BEGIN Input data

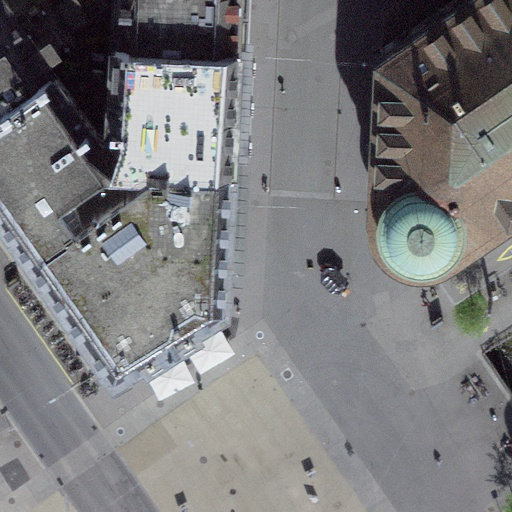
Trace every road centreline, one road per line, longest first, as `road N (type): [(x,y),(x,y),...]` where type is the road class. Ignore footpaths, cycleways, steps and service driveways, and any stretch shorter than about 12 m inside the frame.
road 1 (residential): [(339,359),(297,291),(311,43)]
road 2 (residential): [(339,359),(116,504)]
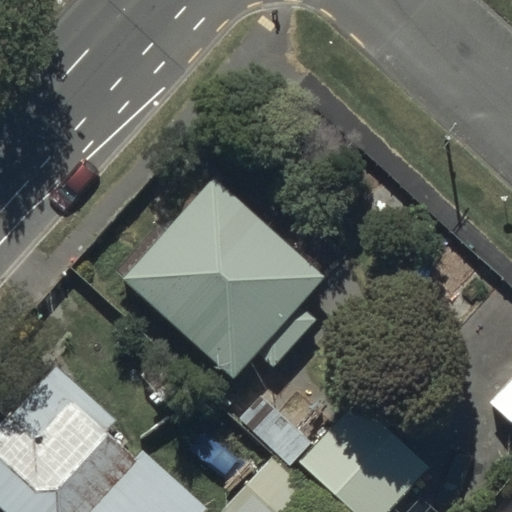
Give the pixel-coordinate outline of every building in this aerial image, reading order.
[(212,173),(120,274),(233,376),(256,350),(274,366),(317,318),(303,306),(329,277),(212,173)] [(57,351),(0,413),(0,493),(20,511),(195,511),(210,496),(144,435),(137,443),(107,416),(116,406),(57,351)] [(511,359),(508,364),(511,367),(511,369),(492,391),(511,409),(511,359)] [(310,434),(259,388),(237,411),(288,458),(310,434)] [(356,389),(300,450),(366,511),(376,511),(428,457),(356,389)] [(337,511),(340,509),(272,447),(222,502),(232,511),(337,511)]
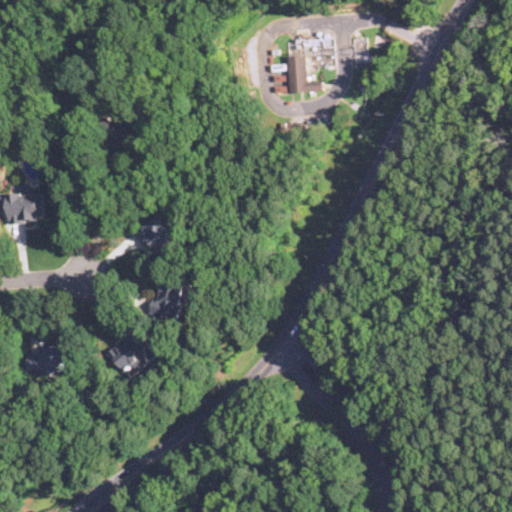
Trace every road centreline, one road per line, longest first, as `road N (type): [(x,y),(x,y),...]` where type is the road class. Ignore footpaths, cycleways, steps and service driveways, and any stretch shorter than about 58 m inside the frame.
road 1 (primary): [(85,511),(227,400),(284,338),(464,0)]
road 2 (residential): [(284,338),(362,431),(382,469),(387,511)]
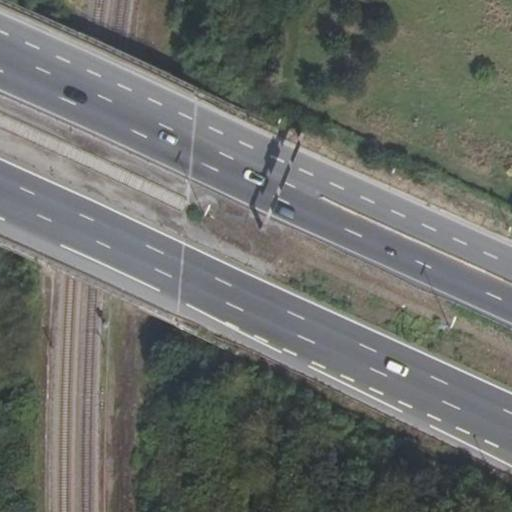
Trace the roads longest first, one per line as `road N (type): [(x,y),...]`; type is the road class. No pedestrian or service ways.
road 1 (motorway): [(0,194),(511,430)]
road 2 (motorway): [(511,287),(0,53)]
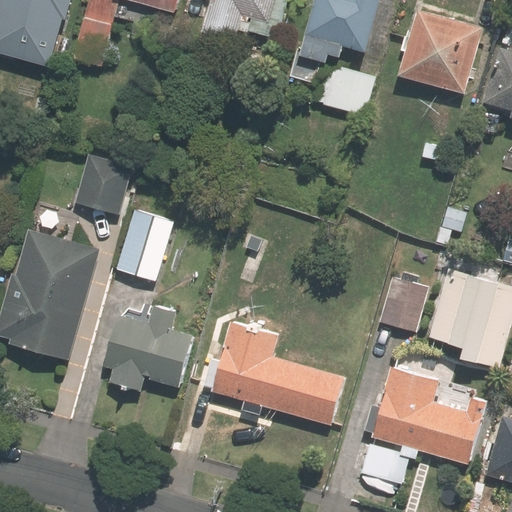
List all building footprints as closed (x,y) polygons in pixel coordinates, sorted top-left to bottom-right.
[(2,0),(0,9),(0,44),(56,61),(73,0),(2,0)] [(92,0),(79,55),(107,62),(122,0),(159,0),(184,6),(185,0),(92,0)] [(282,33),(291,0),(211,0),(203,31),(236,41),(241,25),(252,28),(253,25),(282,33)] [(319,0),(306,49),(332,56),(334,48),(347,51),(350,40),(371,46),(384,0),(319,0)] [(488,23),(423,4),(405,69),(470,87),(488,23)] [(511,46),(504,44),(489,97),(493,98),(492,103),(511,108),(511,46)] [(367,111),(378,74),(336,62),(326,100),(367,111)] [(376,114),(365,153),(390,160),(401,122),(376,114)] [(441,156),(444,145),(429,141),(426,152),(441,156)] [(81,198),(124,210),(137,163),(94,150),(81,198)] [(12,168),(0,164),(0,184),(6,187),(12,168)] [(286,214),(254,203),(231,265),(280,282),(294,242),(278,236),(286,214)] [(176,215),(140,205),(123,264),(159,274),(176,215)] [(453,226),(440,223),(436,237),(449,241),(453,226)] [(73,355),(104,245),(34,225),(21,271),(16,270),(0,327),(0,328),(17,334),(15,339),(73,355)] [(503,254),(511,256),(511,234),(508,233),(503,254)] [(504,363),(511,333),(511,279),(455,264),(436,330),(474,341),(470,354),(504,363)] [(419,328),(431,285),(397,275),(385,319),(419,328)] [(122,311),(108,361),(119,364),(115,378),(146,386),(150,373),(184,383),(198,330),(177,325),(183,307),(158,301),(153,320),(122,311)] [(349,372),(276,352),(282,332),(238,319),(227,357),(216,353),(208,381),(220,385),(219,388),(250,396),(247,406),(266,411),(268,402),(336,421),(349,372)] [(476,460),(489,412),(438,398),(444,378),(398,364),(378,433),(368,470),(406,481),(413,455),(421,457),(424,446),(476,460)] [(511,413),(508,412),(491,472),(511,478),(511,413)]
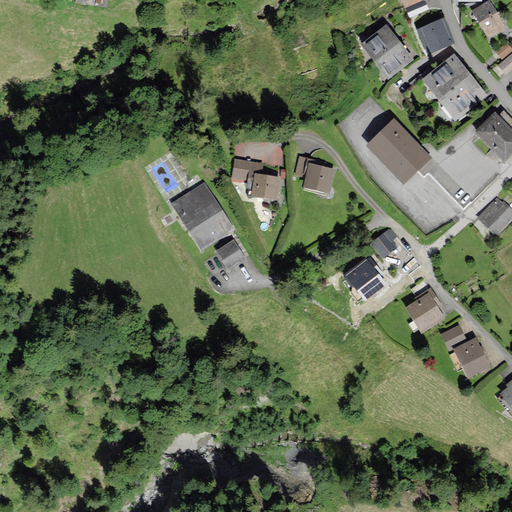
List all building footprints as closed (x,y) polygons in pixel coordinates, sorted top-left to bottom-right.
[(489,1),(473,11),(480,22),(496,13),(489,1)] [(426,3),(408,9),(409,14),(428,8),(426,3)] [(504,27),(496,13),(480,22),(488,36),(504,27)] [(443,21),(419,30),(427,52),(451,43),(443,21)] [(365,43),(389,75),(411,59),(387,27),(365,43)] [(511,50),(507,44),(497,52),(503,59),(511,50)] [(511,68),(511,54),(499,65),(506,73),(511,68)] [(455,55),(425,78),(455,117),(485,94),(455,55)] [(511,131),(495,115),(477,133),(504,159),(511,150),(511,131)] [(395,120),(368,145),(403,183),(430,157),(395,120)] [(308,176),(306,186),(329,191),(334,169),(314,165),(315,161),(301,159),(298,174),(308,176)] [(256,182),(254,194),(277,197),(279,178),(263,175),(265,164),(237,160),(234,179),(256,182)] [(204,185),(173,204),(202,251),(233,231),(204,185)] [(511,213),(497,199),(479,218),(496,234),(511,217),(511,213)] [(389,236),(374,246),(383,260),(398,250),(389,236)] [(243,258),(234,243),(220,251),(229,266),(243,258)] [(367,258),(344,274),(364,302),(386,286),(367,258)] [(417,301),(407,307),(422,332),(444,318),(435,302),(438,300),(431,289),(416,299),(417,301)] [(459,326),(443,334),(450,349),(454,347),(468,376),(489,366),(475,338),(466,342),(459,326)] [(509,386),(501,393),(511,405),(511,380),(507,385),(509,386)]
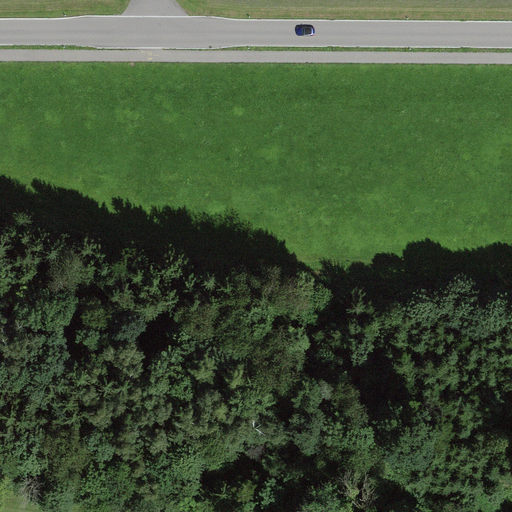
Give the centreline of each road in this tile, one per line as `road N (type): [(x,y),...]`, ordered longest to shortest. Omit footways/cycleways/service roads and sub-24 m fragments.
road 1 (tertiary): [(511,34),(154,33)]
road 2 (tertiary): [(154,33),(0,32)]
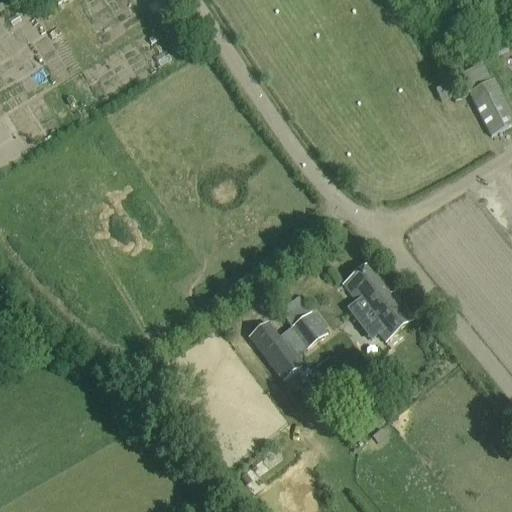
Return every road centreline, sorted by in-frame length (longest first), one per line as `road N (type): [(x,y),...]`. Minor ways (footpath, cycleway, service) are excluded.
road 1 (track): [(511,395),(382,237),(301,161),(192,0)]
road 2 (track): [(382,237),(511,155)]
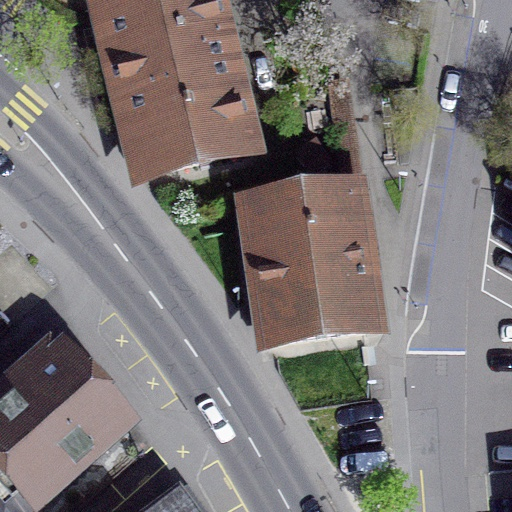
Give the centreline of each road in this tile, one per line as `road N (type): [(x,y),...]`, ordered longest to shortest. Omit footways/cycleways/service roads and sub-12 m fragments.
road 1 (residential): [(488,0),(444,224),(442,511)]
road 2 (secondary): [(0,121),(156,292),(248,423),(296,511)]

END Input data

Task details
Copy out the data verbatim, from the line holding "Give the pixel-coordinate" through the line holding "road 2 (motorway): [(511,287),(0,53)]", both lines included. Omit the pictures.

Written answer
Give the pixel-coordinate outline of every building in this aerial image, reading order.
[(212,173),(120,274),(233,376),(256,350),(274,366),(317,318),(303,306),(329,277),(212,173)] [(57,351),(0,413),(0,493),(20,511),(195,511),(210,496),(144,435),(137,443),(107,416),(116,406),(57,351)] [(511,359),(508,364),(511,367),(511,369),(492,391),(511,409),(511,359)] [(310,434),(259,388),(237,411),(288,458),(310,434)] [(356,389),(300,450),(366,511),(376,511),(428,457),(356,389)] [(337,511),(340,509),(272,447),(222,502),(232,511),(337,511)]
Trace every road centreline, one road per line, longest first, as `road N (type): [(x,y),(x,y),...]` where type is the road class. Ignore footpaths, cycleways, steps and service driveways, and any stretch shorter than about 58 m inside the frame.
road 1 (primary): [(85,511),(227,400),(284,338),(464,0)]
road 2 (residential): [(284,338),(362,431),(382,469),(387,511)]
Trace the roads longest first, one per line as `road N (type): [(x,y),...]`; type is the road class. No pedestrian or service ways.
road 1 (motorway): [(0,194),(511,430)]
road 2 (motorway): [(511,287),(0,53)]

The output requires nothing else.